▶ [SUPPLIED MATERIAL]:
-.-.-
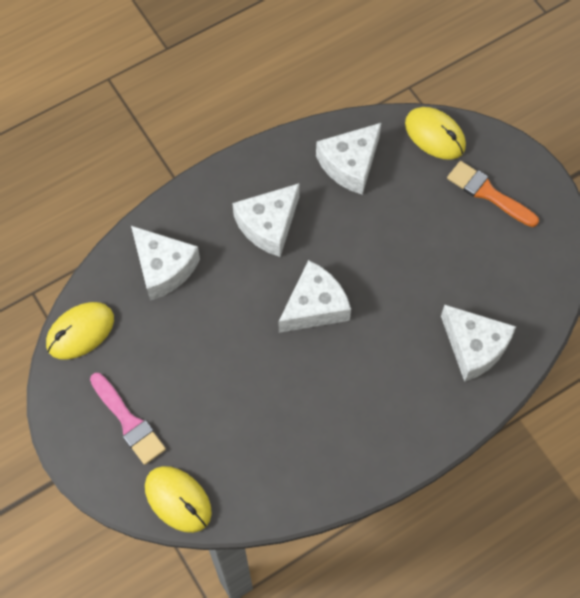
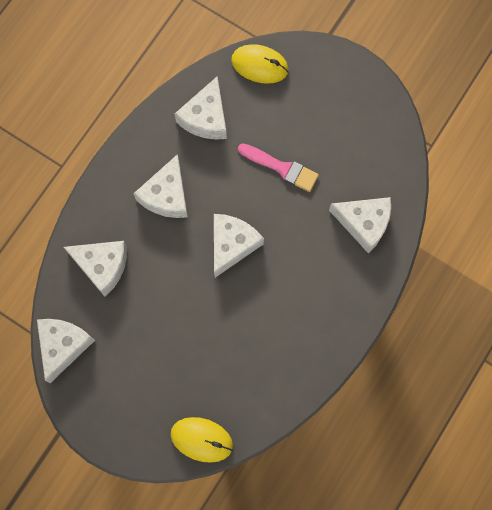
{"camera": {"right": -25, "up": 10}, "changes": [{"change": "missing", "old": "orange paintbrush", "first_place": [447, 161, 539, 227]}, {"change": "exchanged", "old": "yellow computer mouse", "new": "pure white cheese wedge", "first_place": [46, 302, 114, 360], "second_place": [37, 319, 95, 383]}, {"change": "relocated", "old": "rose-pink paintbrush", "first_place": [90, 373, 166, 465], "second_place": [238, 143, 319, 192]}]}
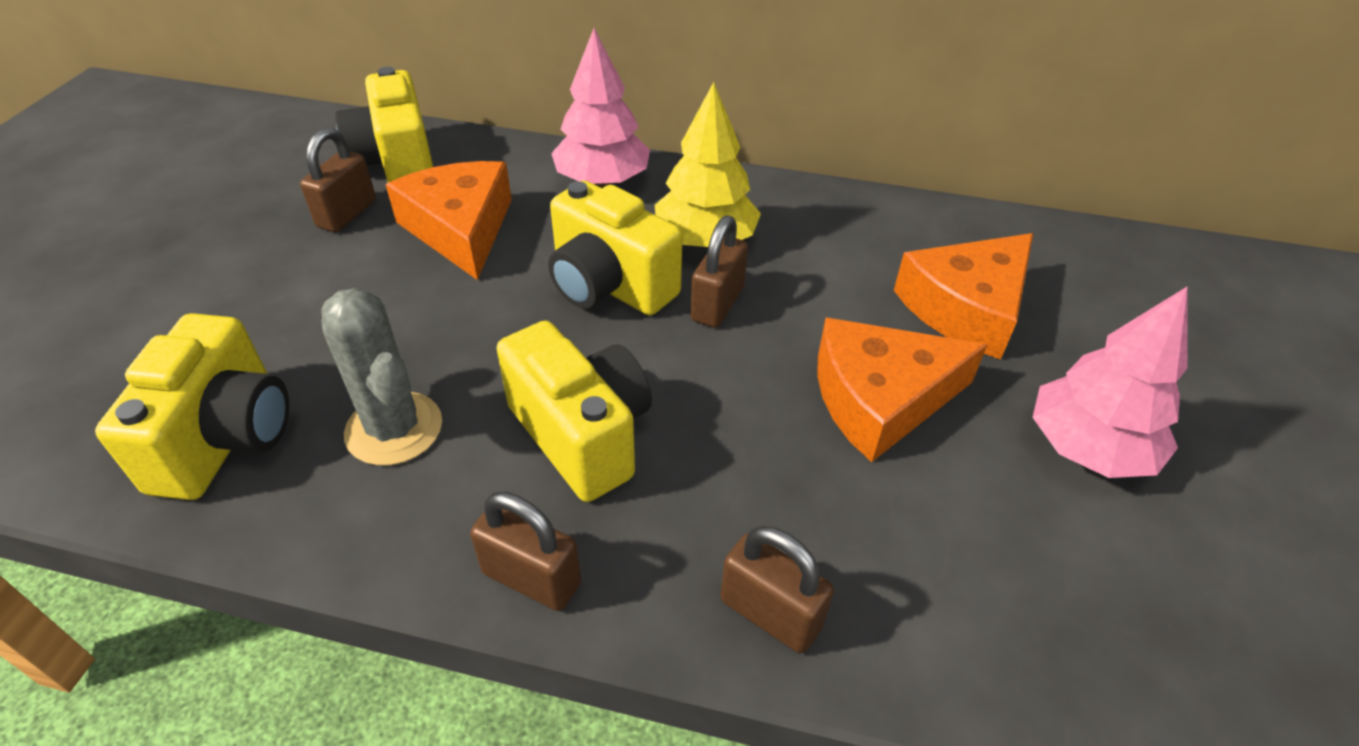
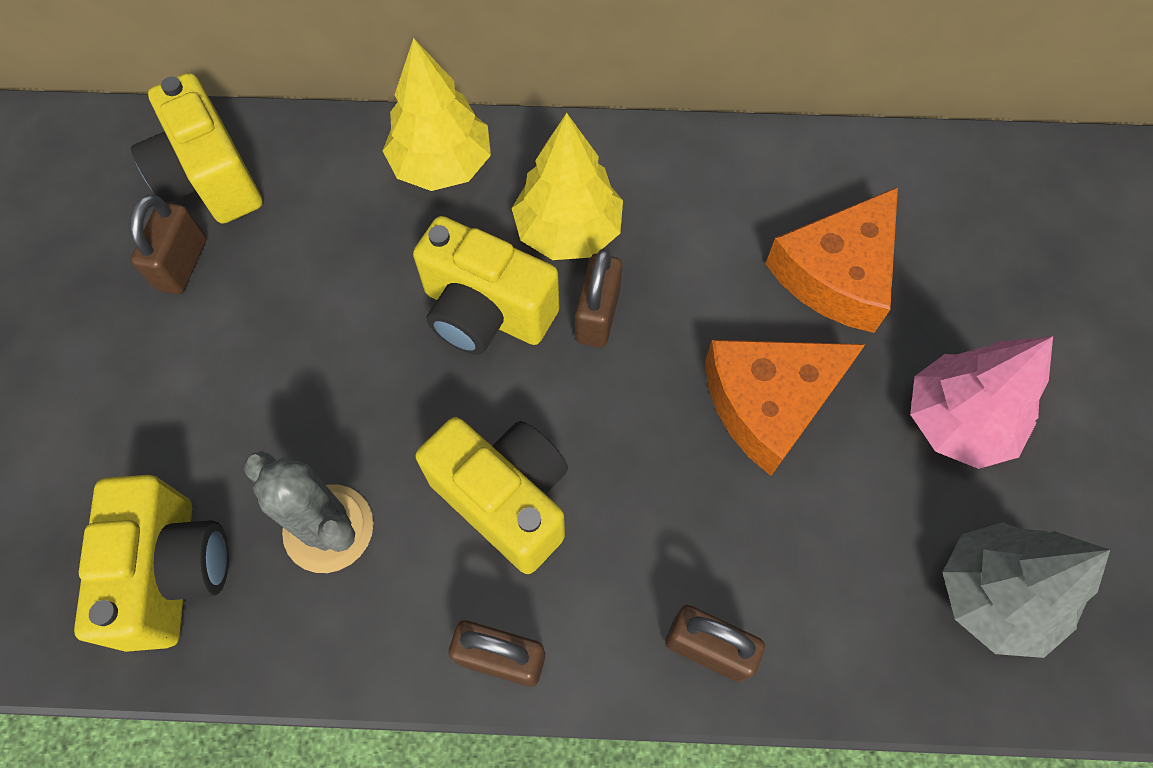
{"camera": {"right": -10, "up": 20}, "changes": [{"change": "colour", "old": "rose-pink tree", "new": "yellow tree", "first_place": [551, 28, 650, 187], "second_place": [383, 38, 491, 191]}, {"change": "missing", "old": "orange cheese wedge", "first_place": [385, 161, 512, 280]}, {"change": "appeared", "new": "grey tree", "second_place": [942, 522, 1110, 658]}]}
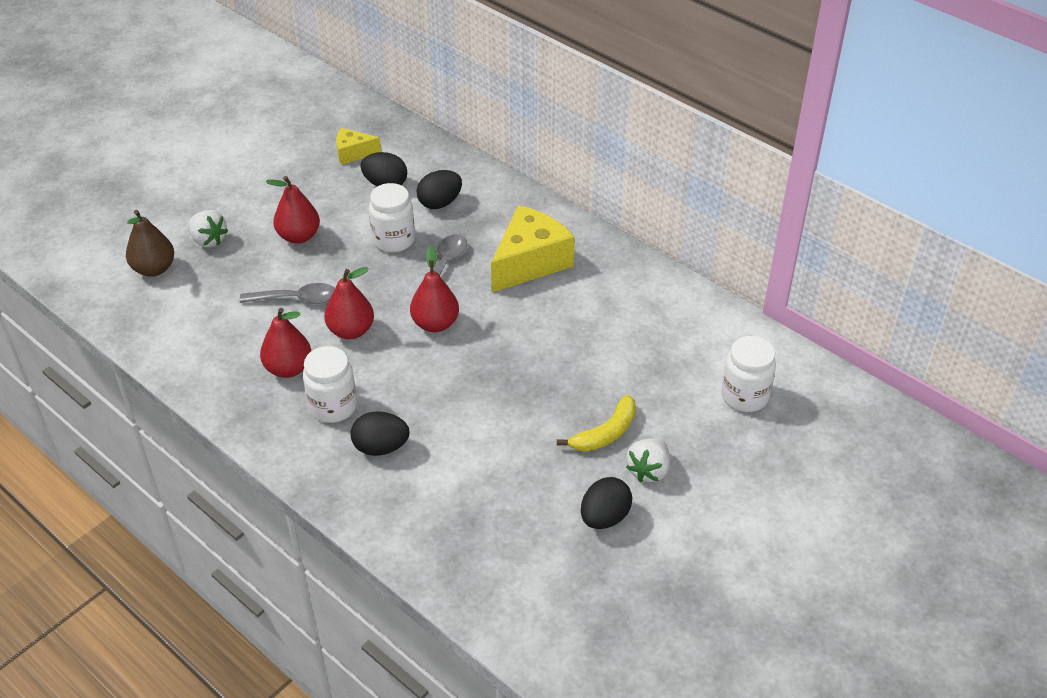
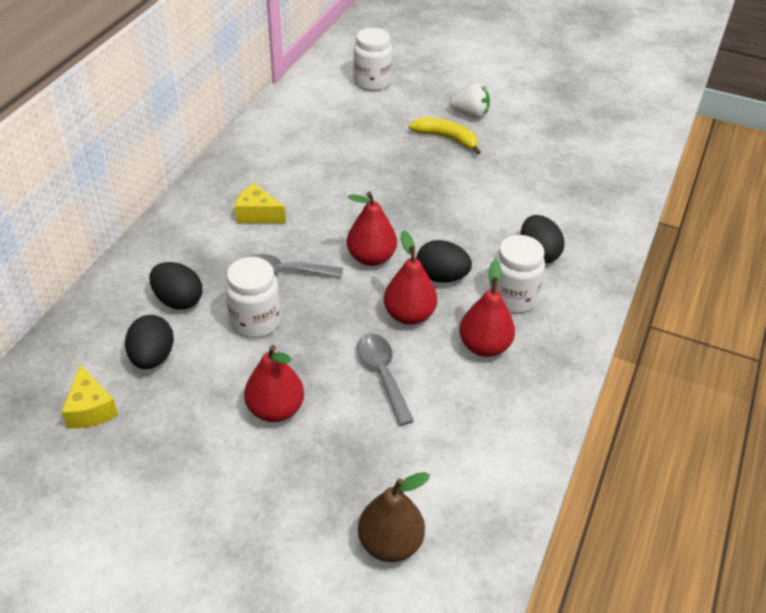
{"camera": {"right": -110, "up": 0}, "changes": [{"change": "size", "old": "yellow cheese wedge", "first_place": [491, 205, 575, 292], "second_place": [235, 183, 286, 223], "factor": 0.53}, {"change": "missing", "old": "pure white strawberry", "first_place": [189, 210, 228, 247]}, {"change": "relocated", "old": "jet-black toy egg", "first_place": [581, 477, 632, 529], "second_place": [416, 240, 472, 283]}]}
-.-.-
Ignore the images and quote every line of the listing exactly.

{"camera": {"right": -25, "up": 10}, "changes": [{"change": "missing", "old": "orange paintbrush", "first_place": [447, 161, 539, 227]}, {"change": "exchanged", "old": "yellow computer mouse", "new": "pure white cheese wedge", "first_place": [46, 302, 114, 360], "second_place": [37, 319, 95, 383]}, {"change": "relocated", "old": "rose-pink paintbrush", "first_place": [90, 373, 166, 465], "second_place": [238, 143, 319, 192]}]}
{"camera": {"right": -10, "up": 20}, "changes": [{"change": "colour", "old": "rose-pink tree", "new": "yellow tree", "first_place": [551, 28, 650, 187], "second_place": [383, 38, 491, 191]}, {"change": "missing", "old": "orange cheese wedge", "first_place": [385, 161, 512, 280]}, {"change": "appeared", "new": "grey tree", "second_place": [942, 522, 1110, 658]}]}
{"camera": {"right": -110, "up": 0}, "changes": [{"change": "size", "old": "yellow cheese wedge", "first_place": [491, 205, 575, 292], "second_place": [235, 183, 286, 223], "factor": 0.53}, {"change": "missing", "old": "pure white strawberry", "first_place": [189, 210, 228, 247]}, {"change": "relocated", "old": "jet-black toy egg", "first_place": [581, 477, 632, 529], "second_place": [416, 240, 472, 283]}]}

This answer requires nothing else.